Top of DATA EXTRACTS

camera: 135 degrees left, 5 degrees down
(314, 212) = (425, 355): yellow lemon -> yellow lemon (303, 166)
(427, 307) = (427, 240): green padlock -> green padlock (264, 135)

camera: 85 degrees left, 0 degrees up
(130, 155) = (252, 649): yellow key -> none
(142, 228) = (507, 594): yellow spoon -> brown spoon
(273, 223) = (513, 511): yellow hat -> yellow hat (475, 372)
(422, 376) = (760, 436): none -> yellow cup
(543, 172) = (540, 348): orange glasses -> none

Bottom of DATA EXTRACTS

__WHAT THE EXERCISE ASKS__: An exact copy of all the entries above is what is needed.

__ANSWER FOR THIS EXERCISE__:
camera: 135 degrees left, 5 degrees down
(314, 212) = (425, 355): yellow lemon -> yellow lemon (303, 166)
(427, 307) = (427, 240): green padlock -> green padlock (264, 135)

camera: 85 degrees left, 0 degrees up
(130, 155) = (252, 649): yellow key -> none
(142, 228) = (507, 594): yellow spoon -> brown spoon
(273, 223) = (513, 511): yellow hat -> yellow hat (475, 372)
(422, 376) = (760, 436): none -> yellow cup
(543, 172) = (540, 348): orange glasses -> none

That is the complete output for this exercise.